TASK:
How many lines in the records below contain the word "minus"? State that number and nothing more.

SUPPLIED MATERIAL:
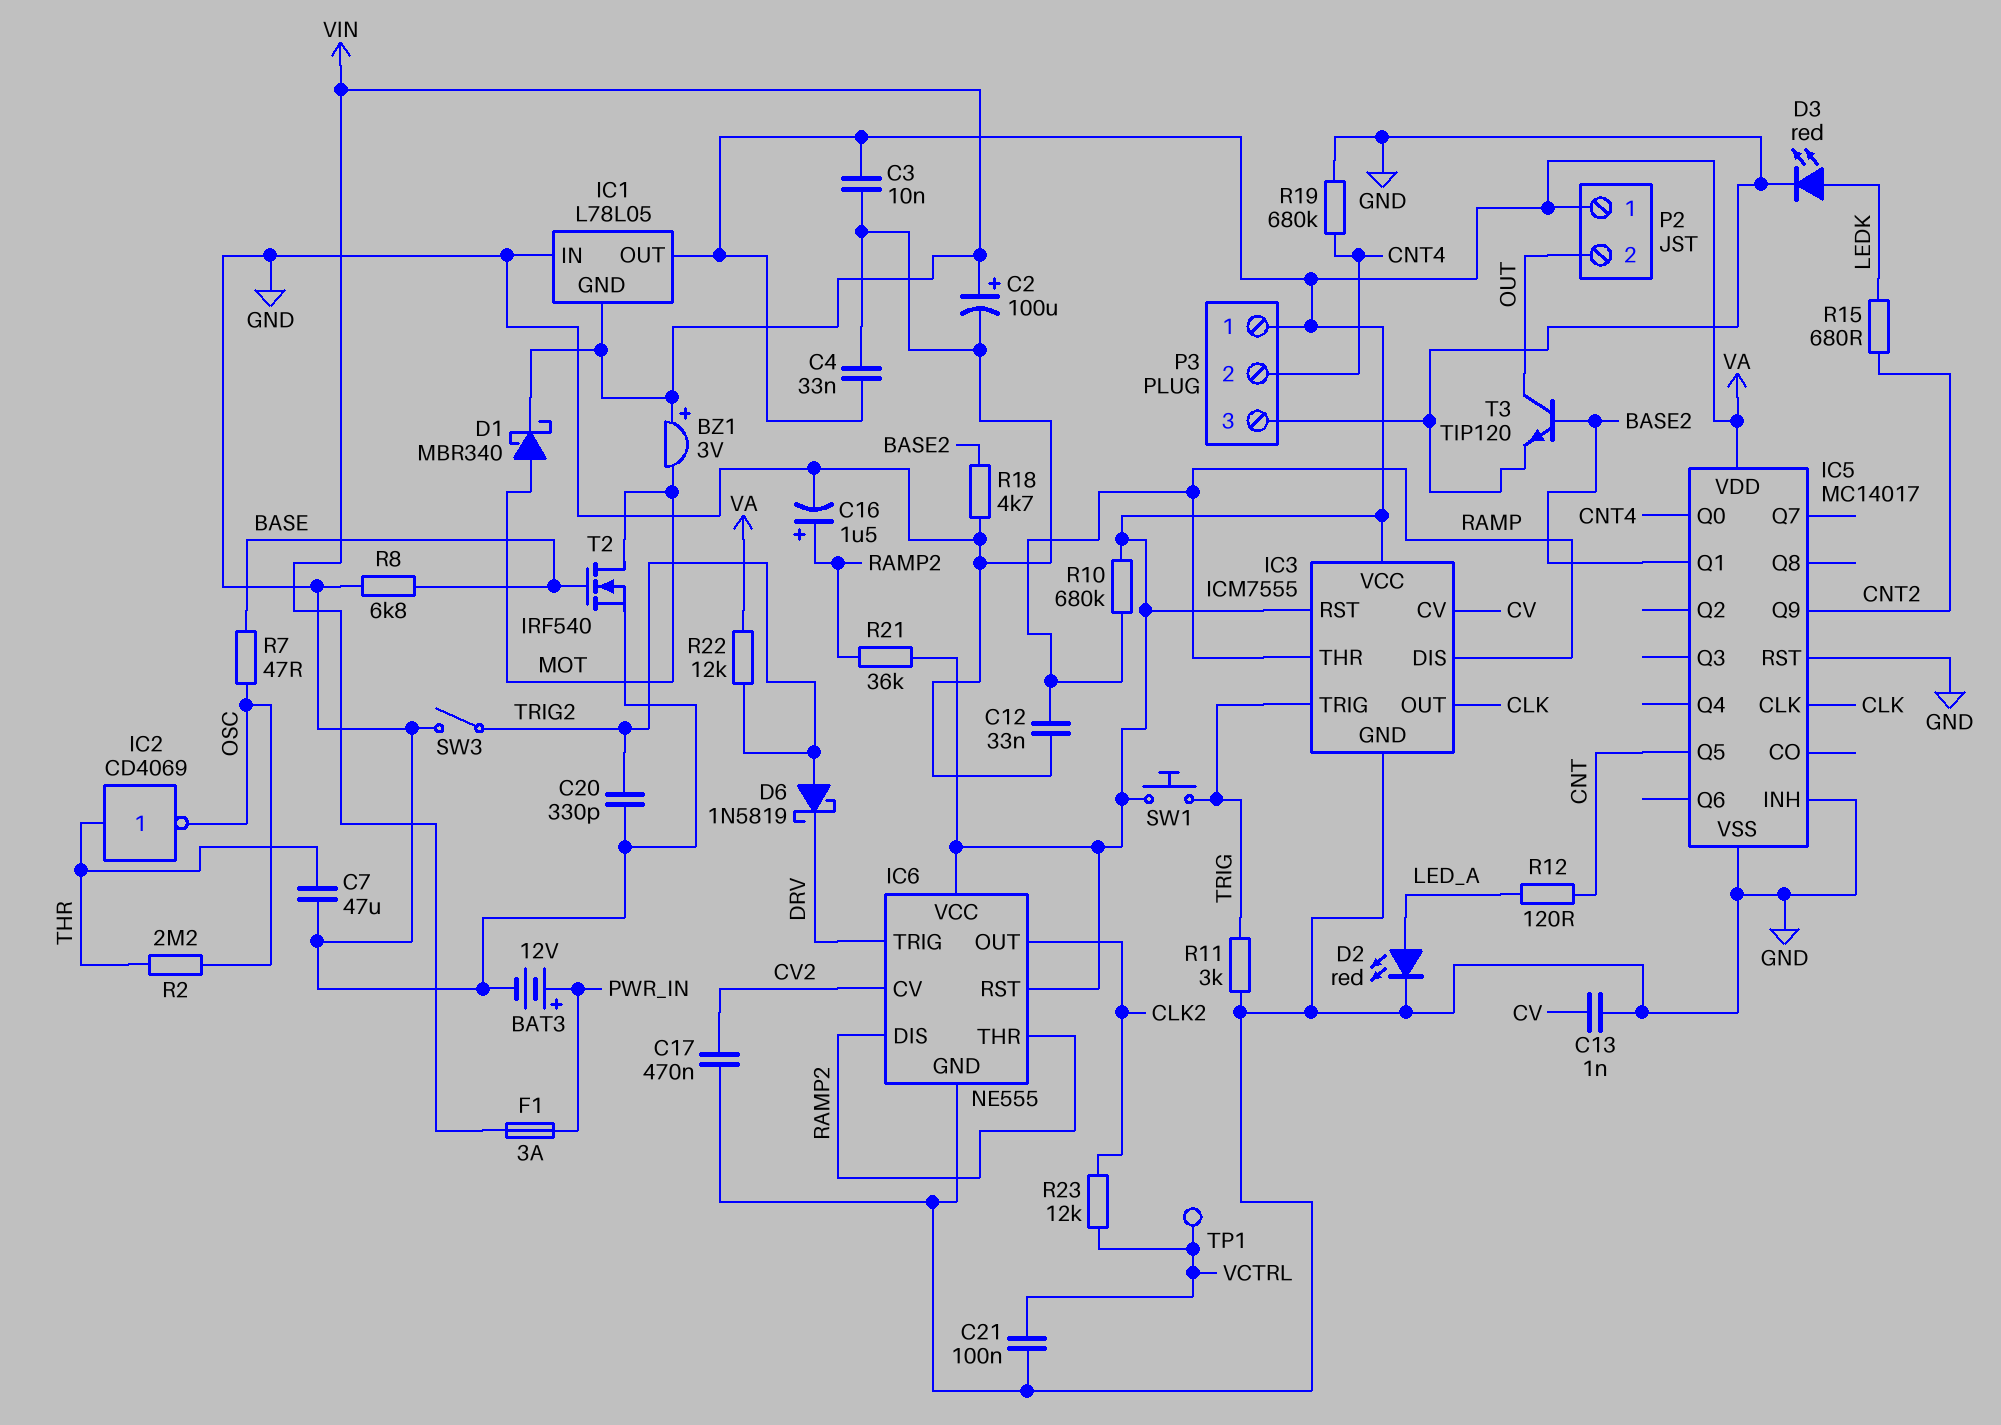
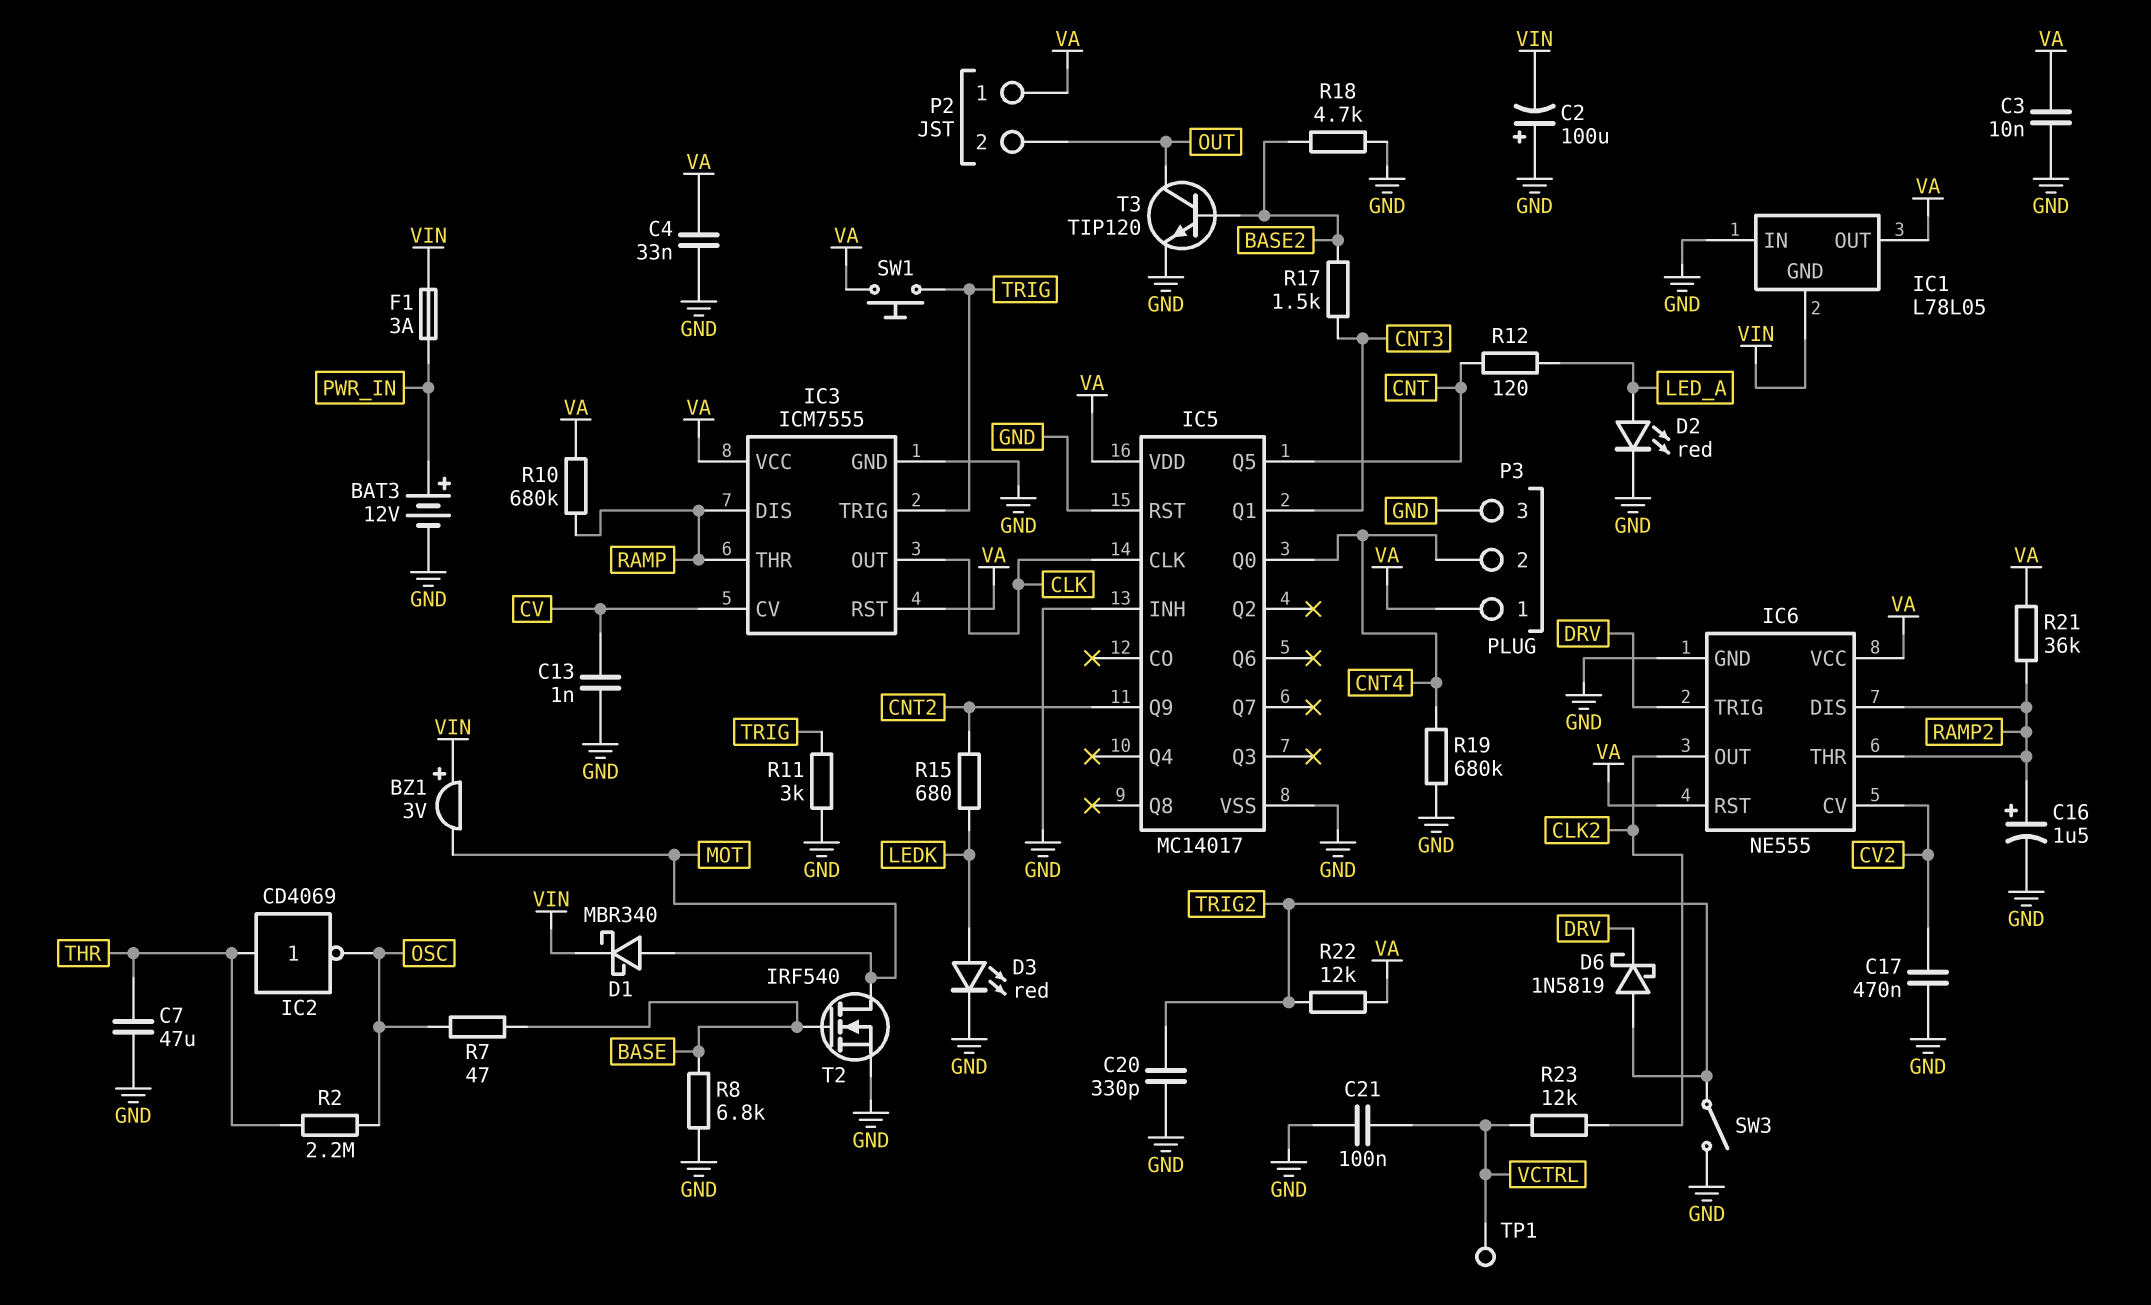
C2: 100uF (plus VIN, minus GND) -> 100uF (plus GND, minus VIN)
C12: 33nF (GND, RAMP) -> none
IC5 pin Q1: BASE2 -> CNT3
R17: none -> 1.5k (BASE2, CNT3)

* * *

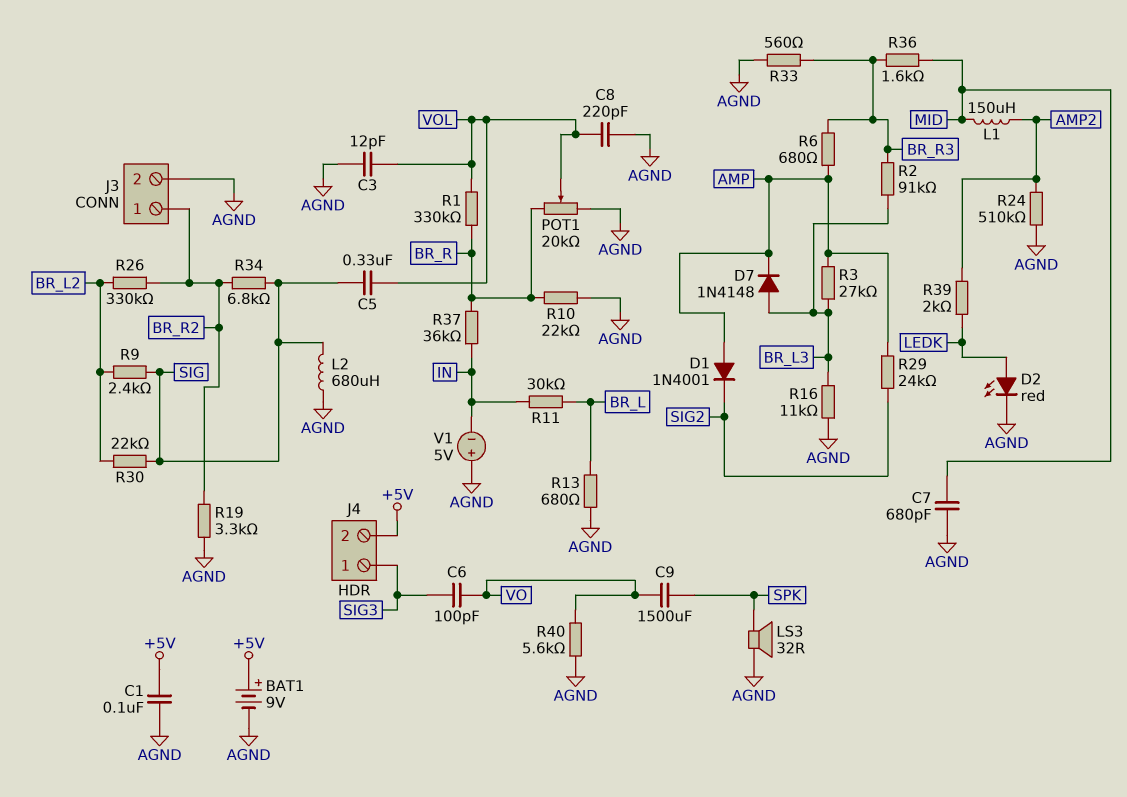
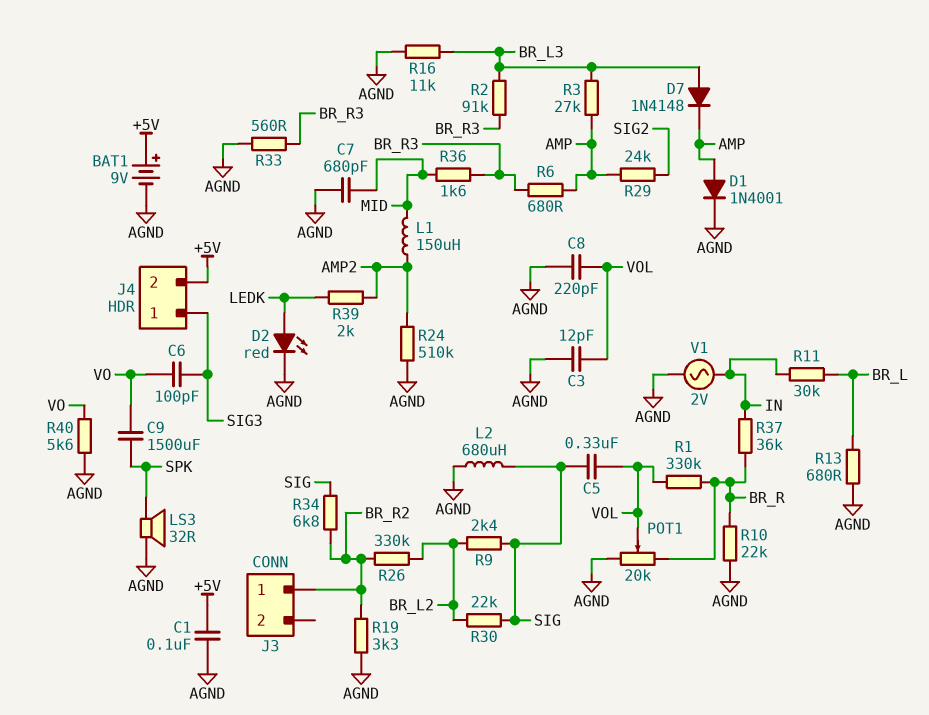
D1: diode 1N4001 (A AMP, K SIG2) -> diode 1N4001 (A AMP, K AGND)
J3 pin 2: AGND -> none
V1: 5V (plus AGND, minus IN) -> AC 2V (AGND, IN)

THE ANSWER:
2